Revision comparison data.
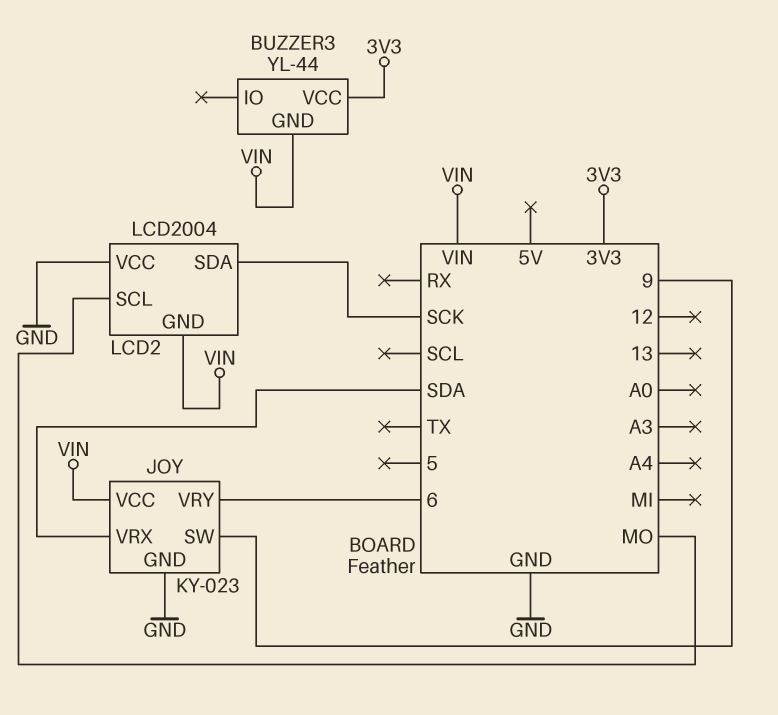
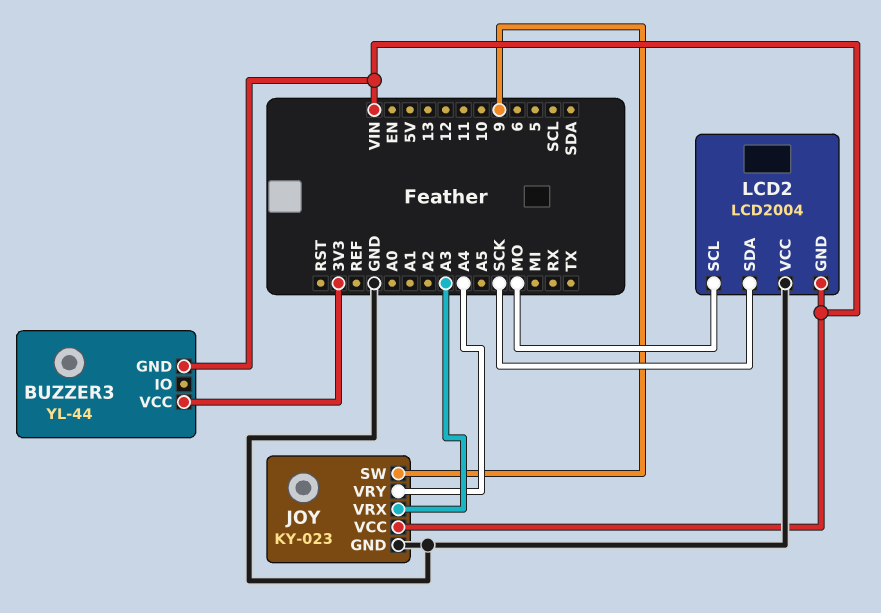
JOY pin VRX: SDA -> A3
JOY pin VRY: 6 -> A4

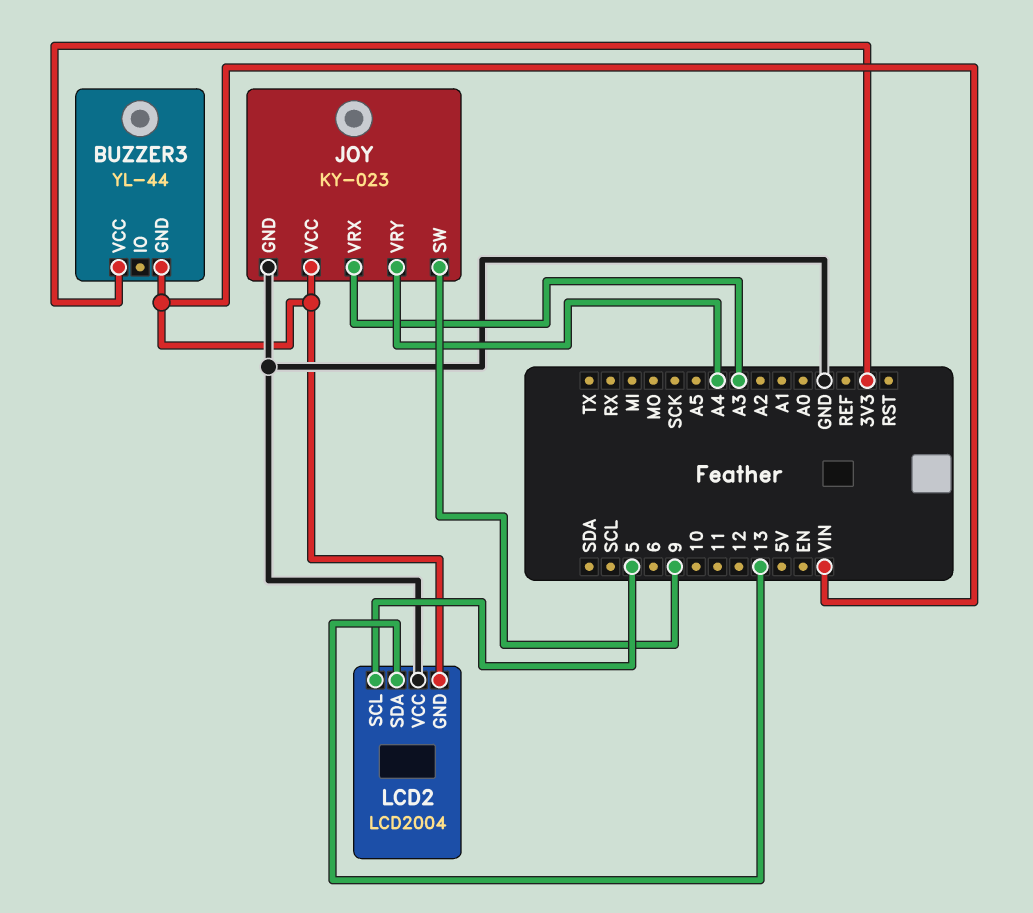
LCD2 pin SCL: MO -> 5
LCD2 pin SDA: SCK -> 13

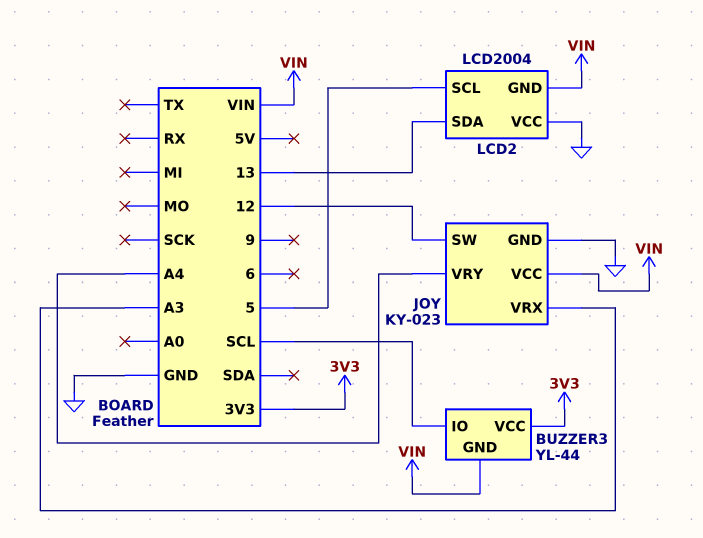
BUZZER3 pin IO: none -> SCL
JOY pin SW: 9 -> 12

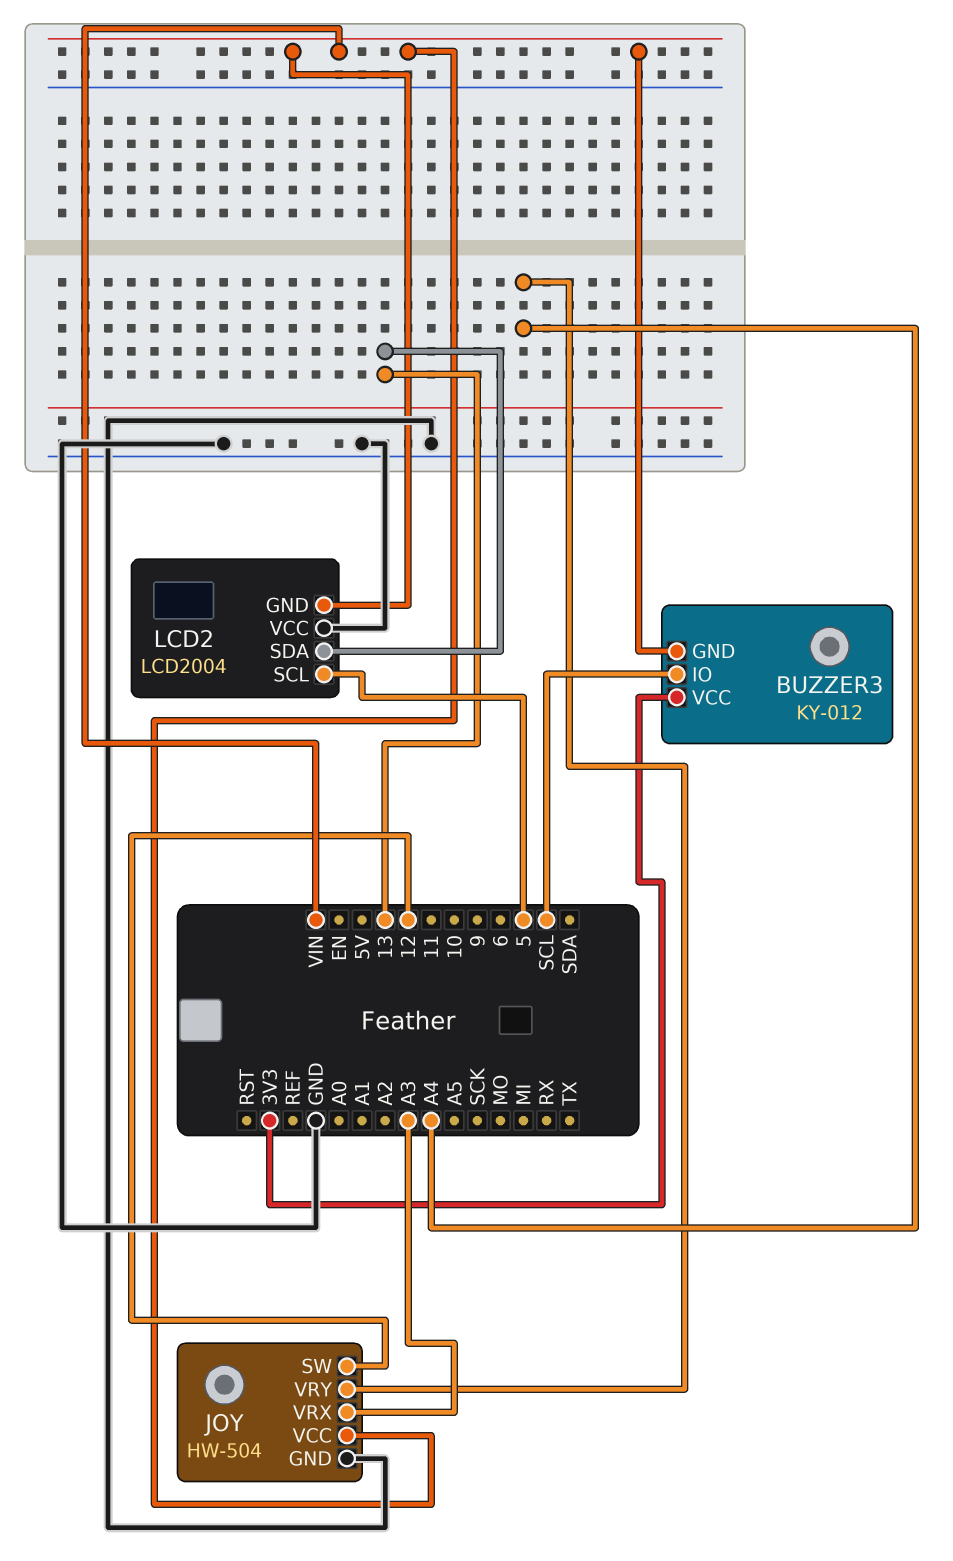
BUZZER3: YL-44 -> KY-012
JOY: KY-023 -> HW-504

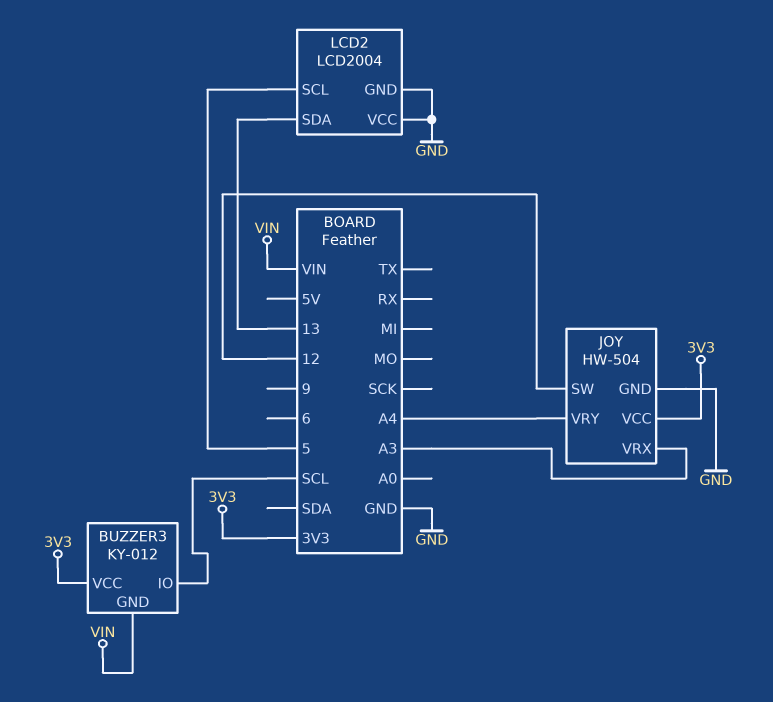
JOY pin VCC: VIN -> 3V3
LCD2 pin GND: VIN -> GND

WHAT YOU HAVE TO DO. Exclude all pictures and return precisely the lines from the one containing "JOY pin VRY: 6 -> A4" through the closing line of the data.

SOLUTION TO THIS PROBLEM.
JOY pin VRY: 6 -> A4

LCD2 pin SCL: MO -> 5
LCD2 pin SDA: SCK -> 13

BUZZER3 pin IO: none -> SCL
JOY pin SW: 9 -> 12

BUZZER3: YL-44 -> KY-012
JOY: KY-023 -> HW-504

JOY pin VCC: VIN -> 3V3
LCD2 pin GND: VIN -> GND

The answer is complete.